%%

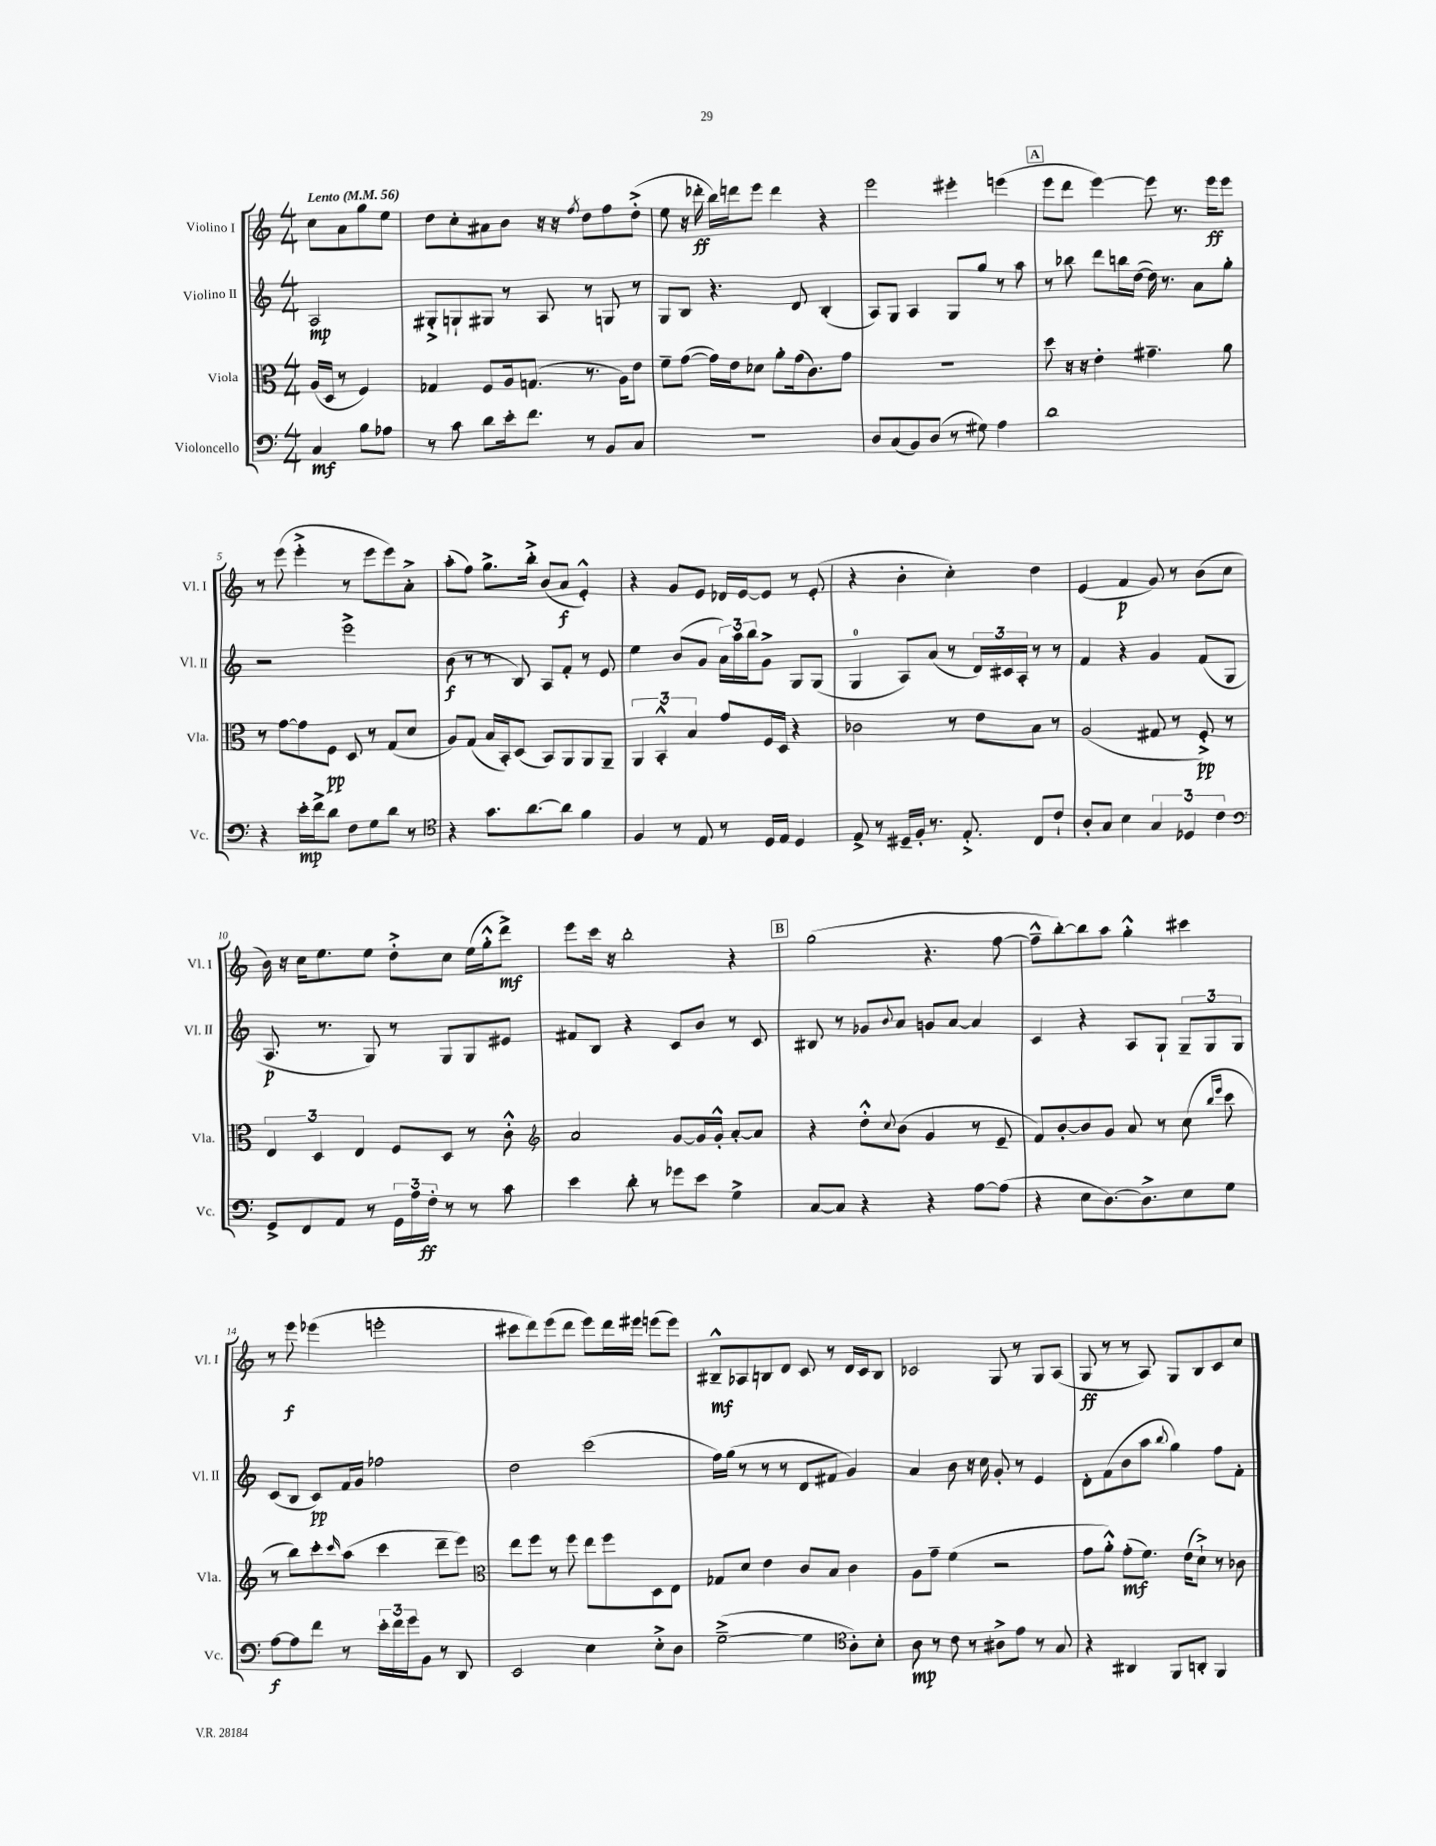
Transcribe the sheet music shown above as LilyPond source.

%%
%%

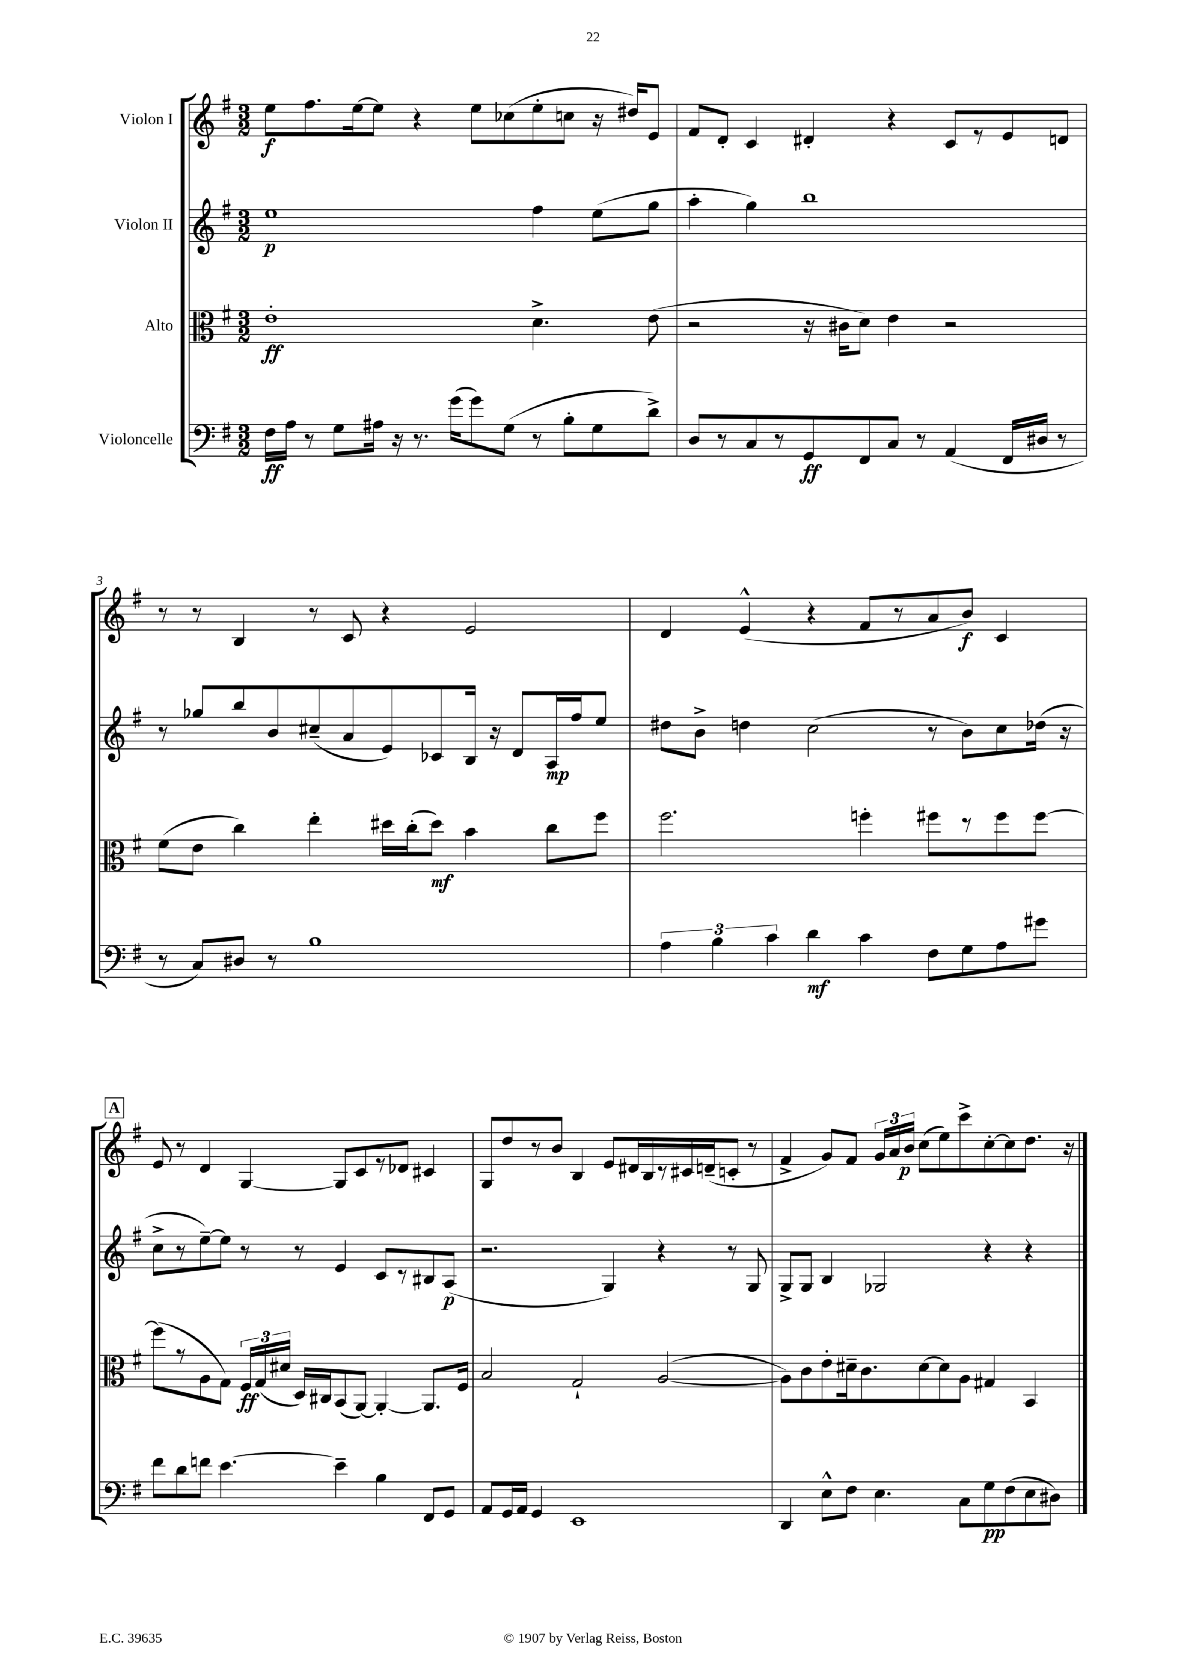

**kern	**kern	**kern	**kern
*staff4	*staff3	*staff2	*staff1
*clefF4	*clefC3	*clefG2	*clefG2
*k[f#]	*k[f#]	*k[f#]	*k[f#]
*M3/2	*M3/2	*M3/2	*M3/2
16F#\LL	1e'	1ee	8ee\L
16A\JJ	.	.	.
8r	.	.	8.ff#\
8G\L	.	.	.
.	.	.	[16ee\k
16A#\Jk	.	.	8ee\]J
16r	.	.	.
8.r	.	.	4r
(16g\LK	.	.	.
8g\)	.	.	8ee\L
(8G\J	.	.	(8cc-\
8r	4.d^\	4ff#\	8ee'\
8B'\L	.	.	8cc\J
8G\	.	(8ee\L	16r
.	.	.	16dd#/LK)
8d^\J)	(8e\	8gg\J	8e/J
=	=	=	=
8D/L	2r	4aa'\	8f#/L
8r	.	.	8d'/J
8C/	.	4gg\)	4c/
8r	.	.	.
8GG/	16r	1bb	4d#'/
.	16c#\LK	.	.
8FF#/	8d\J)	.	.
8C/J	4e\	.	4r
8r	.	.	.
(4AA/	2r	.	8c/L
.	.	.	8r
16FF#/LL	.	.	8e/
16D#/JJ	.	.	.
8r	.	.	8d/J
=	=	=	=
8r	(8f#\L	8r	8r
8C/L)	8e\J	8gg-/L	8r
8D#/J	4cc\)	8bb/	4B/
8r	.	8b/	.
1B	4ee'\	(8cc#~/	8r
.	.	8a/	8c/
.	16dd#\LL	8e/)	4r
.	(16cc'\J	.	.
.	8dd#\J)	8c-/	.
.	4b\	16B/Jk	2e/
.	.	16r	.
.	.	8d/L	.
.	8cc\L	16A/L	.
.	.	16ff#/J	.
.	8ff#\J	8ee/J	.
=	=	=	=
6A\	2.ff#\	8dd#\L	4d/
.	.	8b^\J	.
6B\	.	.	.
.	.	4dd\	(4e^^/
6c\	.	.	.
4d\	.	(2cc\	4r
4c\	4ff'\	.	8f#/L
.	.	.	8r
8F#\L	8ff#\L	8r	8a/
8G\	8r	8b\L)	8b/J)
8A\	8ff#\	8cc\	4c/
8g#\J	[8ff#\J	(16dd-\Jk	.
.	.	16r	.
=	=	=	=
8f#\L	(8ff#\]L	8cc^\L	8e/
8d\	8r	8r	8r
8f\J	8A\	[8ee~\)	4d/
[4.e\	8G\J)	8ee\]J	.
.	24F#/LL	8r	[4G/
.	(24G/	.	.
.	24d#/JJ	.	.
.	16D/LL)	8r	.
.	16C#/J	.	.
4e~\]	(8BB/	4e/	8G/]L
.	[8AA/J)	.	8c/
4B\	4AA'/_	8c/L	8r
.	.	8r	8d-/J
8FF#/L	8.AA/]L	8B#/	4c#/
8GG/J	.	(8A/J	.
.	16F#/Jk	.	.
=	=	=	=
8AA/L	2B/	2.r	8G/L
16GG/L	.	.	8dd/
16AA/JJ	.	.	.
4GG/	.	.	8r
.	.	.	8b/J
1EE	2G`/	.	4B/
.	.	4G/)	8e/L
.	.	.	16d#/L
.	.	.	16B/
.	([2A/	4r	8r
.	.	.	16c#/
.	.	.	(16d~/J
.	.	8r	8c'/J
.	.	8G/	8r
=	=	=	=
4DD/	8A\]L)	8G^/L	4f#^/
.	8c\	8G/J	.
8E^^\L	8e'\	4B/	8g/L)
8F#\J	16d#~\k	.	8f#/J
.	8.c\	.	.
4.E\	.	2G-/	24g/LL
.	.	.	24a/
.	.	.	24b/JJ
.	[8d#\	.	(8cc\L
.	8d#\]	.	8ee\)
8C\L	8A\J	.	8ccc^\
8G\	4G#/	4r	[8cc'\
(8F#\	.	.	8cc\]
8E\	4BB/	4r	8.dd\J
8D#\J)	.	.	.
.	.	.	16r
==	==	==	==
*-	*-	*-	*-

%%
%%

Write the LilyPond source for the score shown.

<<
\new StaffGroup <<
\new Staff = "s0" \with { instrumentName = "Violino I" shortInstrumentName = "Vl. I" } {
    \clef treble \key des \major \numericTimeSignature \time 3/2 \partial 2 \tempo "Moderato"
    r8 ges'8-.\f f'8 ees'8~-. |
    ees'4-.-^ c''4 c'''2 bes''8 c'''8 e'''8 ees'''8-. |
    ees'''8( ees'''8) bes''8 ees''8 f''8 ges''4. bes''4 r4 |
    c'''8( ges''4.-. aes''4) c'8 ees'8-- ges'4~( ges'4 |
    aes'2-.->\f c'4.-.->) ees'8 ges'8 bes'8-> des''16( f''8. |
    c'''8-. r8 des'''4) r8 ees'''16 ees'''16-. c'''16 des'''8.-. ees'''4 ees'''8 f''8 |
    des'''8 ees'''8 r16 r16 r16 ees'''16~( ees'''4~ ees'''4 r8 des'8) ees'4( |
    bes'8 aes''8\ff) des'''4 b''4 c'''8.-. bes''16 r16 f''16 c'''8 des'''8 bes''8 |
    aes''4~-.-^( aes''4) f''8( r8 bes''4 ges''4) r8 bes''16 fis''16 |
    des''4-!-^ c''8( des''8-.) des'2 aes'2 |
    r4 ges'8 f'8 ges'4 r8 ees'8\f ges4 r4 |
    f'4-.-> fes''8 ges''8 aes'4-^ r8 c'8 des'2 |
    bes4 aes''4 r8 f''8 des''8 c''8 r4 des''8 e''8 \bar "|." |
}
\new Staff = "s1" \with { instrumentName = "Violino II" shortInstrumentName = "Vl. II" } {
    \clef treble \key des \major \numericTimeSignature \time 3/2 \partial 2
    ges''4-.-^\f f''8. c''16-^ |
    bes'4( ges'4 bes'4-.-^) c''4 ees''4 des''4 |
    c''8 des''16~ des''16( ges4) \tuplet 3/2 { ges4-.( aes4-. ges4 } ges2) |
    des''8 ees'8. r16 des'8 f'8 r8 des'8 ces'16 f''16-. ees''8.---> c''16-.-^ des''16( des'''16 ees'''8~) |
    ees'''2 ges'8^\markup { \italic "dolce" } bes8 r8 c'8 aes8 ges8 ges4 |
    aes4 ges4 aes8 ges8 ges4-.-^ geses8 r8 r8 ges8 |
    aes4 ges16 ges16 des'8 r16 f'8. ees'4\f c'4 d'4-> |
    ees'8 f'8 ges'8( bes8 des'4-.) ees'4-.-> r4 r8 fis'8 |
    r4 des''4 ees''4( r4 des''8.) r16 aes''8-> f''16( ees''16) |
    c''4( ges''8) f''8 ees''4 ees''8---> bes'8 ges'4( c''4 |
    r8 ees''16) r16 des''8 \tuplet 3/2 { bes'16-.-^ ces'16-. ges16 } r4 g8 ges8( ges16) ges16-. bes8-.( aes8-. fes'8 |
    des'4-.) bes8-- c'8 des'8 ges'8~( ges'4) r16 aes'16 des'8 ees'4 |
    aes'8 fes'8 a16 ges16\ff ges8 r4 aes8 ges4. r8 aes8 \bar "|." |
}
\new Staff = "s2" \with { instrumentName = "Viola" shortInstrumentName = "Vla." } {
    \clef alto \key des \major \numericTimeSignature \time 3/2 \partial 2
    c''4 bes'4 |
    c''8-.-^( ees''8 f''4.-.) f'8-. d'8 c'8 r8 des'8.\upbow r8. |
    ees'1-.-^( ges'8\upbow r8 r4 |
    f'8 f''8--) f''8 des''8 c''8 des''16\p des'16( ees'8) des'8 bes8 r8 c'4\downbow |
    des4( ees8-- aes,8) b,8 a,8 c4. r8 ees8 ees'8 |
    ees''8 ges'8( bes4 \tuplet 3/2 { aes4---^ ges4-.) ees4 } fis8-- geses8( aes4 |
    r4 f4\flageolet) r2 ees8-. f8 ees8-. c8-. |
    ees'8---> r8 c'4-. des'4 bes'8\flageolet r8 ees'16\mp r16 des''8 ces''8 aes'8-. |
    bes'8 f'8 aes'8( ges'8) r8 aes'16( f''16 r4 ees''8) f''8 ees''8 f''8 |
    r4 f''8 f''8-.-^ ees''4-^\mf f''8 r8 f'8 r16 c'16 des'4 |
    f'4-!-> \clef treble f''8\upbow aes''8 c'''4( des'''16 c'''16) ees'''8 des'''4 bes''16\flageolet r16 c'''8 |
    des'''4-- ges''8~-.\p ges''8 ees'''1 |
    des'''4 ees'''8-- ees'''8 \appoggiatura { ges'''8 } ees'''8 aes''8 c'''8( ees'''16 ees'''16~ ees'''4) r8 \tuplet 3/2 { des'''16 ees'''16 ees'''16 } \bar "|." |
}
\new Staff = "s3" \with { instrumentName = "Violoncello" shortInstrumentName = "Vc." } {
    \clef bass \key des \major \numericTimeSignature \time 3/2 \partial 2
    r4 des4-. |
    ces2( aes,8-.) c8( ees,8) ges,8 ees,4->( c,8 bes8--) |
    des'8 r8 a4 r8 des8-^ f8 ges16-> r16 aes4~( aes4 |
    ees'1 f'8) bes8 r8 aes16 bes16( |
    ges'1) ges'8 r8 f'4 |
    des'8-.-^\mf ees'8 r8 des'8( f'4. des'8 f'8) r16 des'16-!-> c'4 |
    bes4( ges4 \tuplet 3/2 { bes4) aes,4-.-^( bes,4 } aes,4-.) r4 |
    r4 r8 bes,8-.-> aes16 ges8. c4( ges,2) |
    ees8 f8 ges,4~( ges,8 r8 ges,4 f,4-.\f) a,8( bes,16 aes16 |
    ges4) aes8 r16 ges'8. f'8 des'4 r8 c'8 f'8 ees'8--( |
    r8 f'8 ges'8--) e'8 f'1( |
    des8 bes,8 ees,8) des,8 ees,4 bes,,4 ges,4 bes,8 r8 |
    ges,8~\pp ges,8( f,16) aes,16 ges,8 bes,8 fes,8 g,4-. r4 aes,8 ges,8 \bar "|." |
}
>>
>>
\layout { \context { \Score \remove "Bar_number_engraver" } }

%%

Énoncé: Recopiez tout ce qui va de la ligne contenant "Write the LilyPond" jusqu'à celle contenant "ees'4-.-^ c''4 c'''2" en substituant "sheet music" à "score", sans rien modifier d'autre.

Réponse complète:
Write the LilyPond source for the sheet music shown.

<<
\new StaffGroup <<
\new Staff = "s0" \with { instrumentName = "Violino I" shortInstrumentName = "Vl. I" } {
    \clef treble \key des \major \numericTimeSignature \time 3/2 \partial 2 \tempo "Moderato"
    r8 ges'8-.\f f'8 ees'8~-. |
    ees'4-.-^ c''4 c'''2 bes''8 c'''8 e'''8 ees'''8-. |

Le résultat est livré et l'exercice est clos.